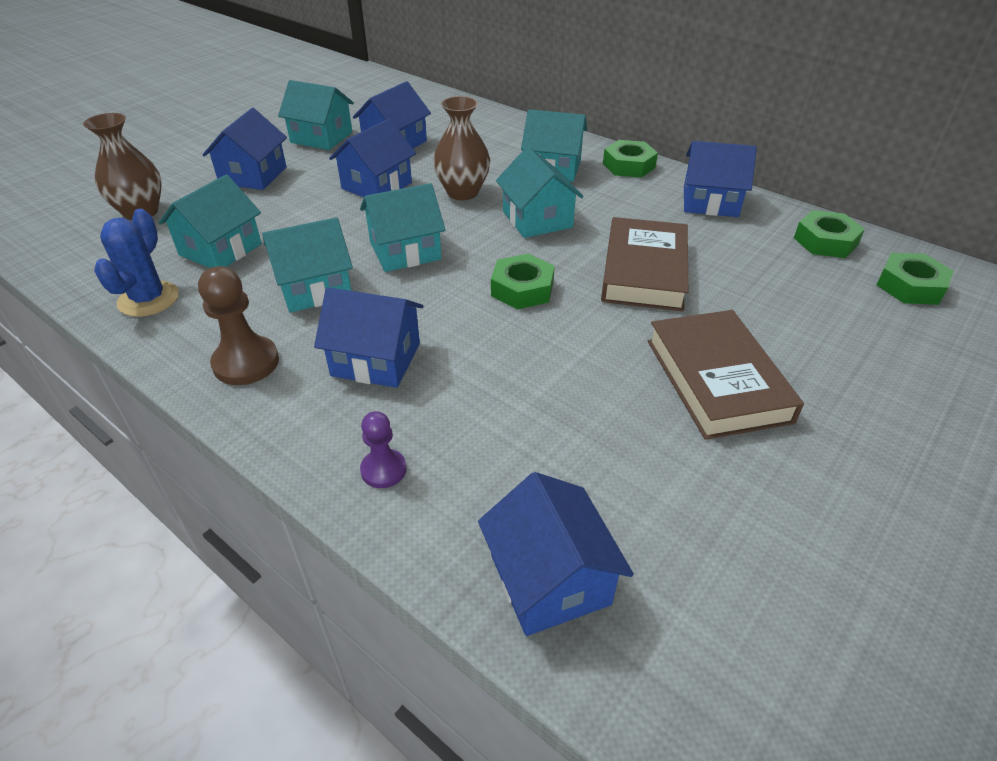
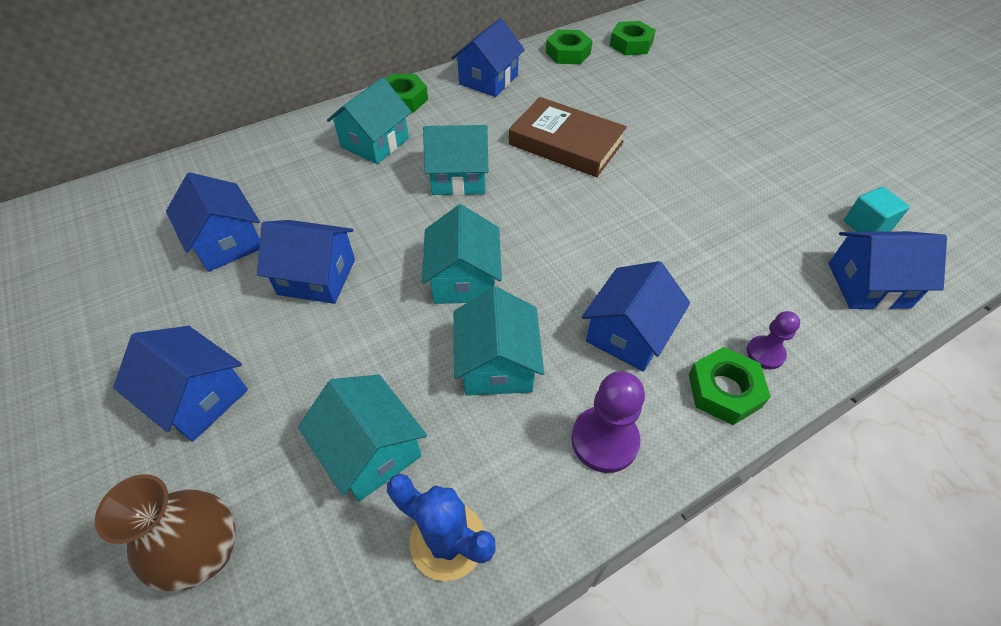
camera: 70 degrees left, 10 degrees up
brown pawn [198,266,279,385] -> purple pawn [571,371,645,473]
turquoise house [278,80,354,150] -> none
blue house [329,119,416,198] -> blue house turned 45 degrees counterclockwise [257,220,355,304]
brown vase [433,96,490,200] -> none
green nut [491,254,555,309] -> green nut moved to [689,347,771,425]
brown book [648,310,804,440] -> none
none -> turquoise cube [844,187,910,232]

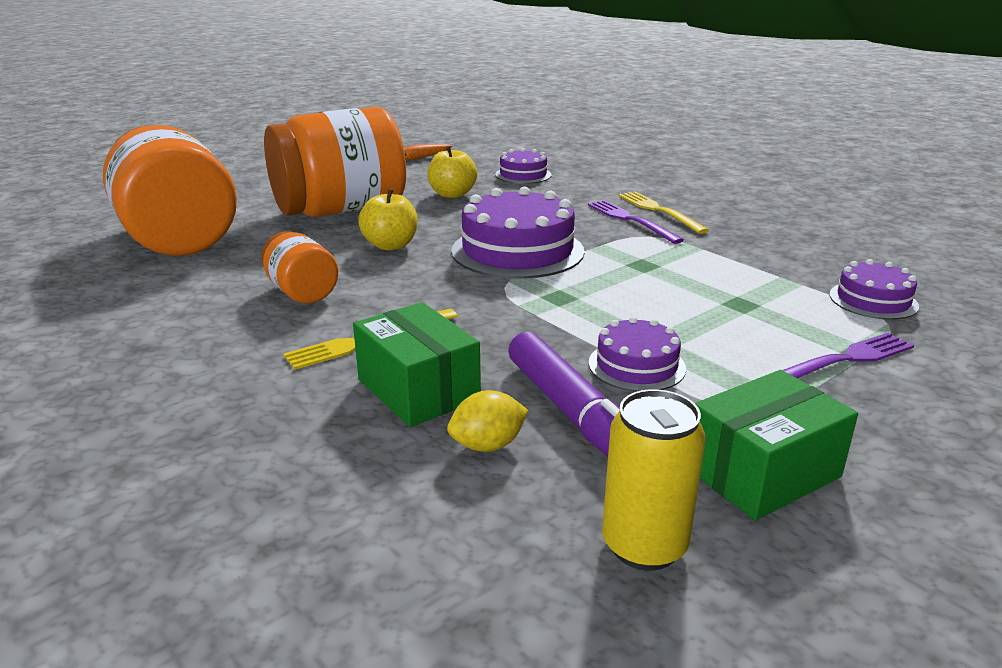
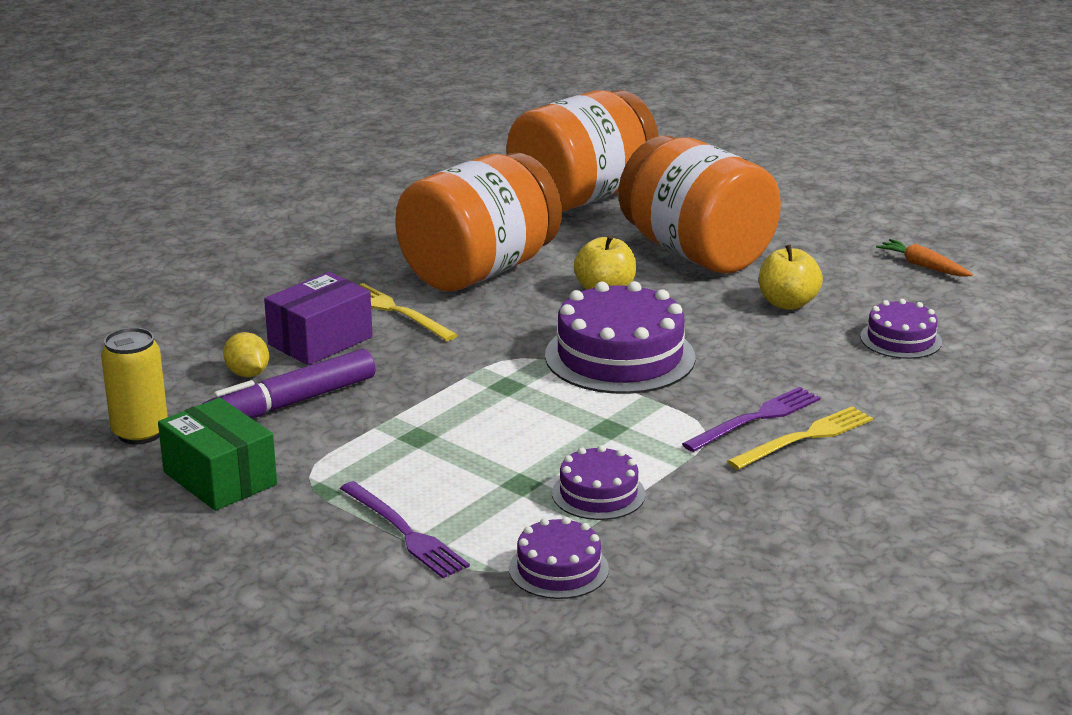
camera: 80 degrees right, 0 degrees up
orange jar [261,231,339,304] -> orange jar [395,153,562,291], size x2.14
green box [353,302,481,427] -> purple box [264,272,373,365]
purple cake [589,317,686,391] -> purple cake moved to [552,445,646,520]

····················

--- Prompt ---
From the line that holds "brown vase [433,96,490,200] -> none" down to the last line of the material above, every line is to be copied exactly, both ends included; pictures are to be omitted.

--- Response for this exercise ---
brown vase [433,96,490,200] -> none
green nut [491,254,555,309] -> green nut moved to [689,347,771,425]
brown book [648,310,804,440] -> none
none -> turquoise cube [844,187,910,232]

camera: 80 degrees right, 0 degrees up
orange jar [261,231,339,304] -> orange jar [395,153,562,291], size x2.14
green box [353,302,481,427] -> purple box [264,272,373,365]
purple cake [589,317,686,391] -> purple cake moved to [552,445,646,520]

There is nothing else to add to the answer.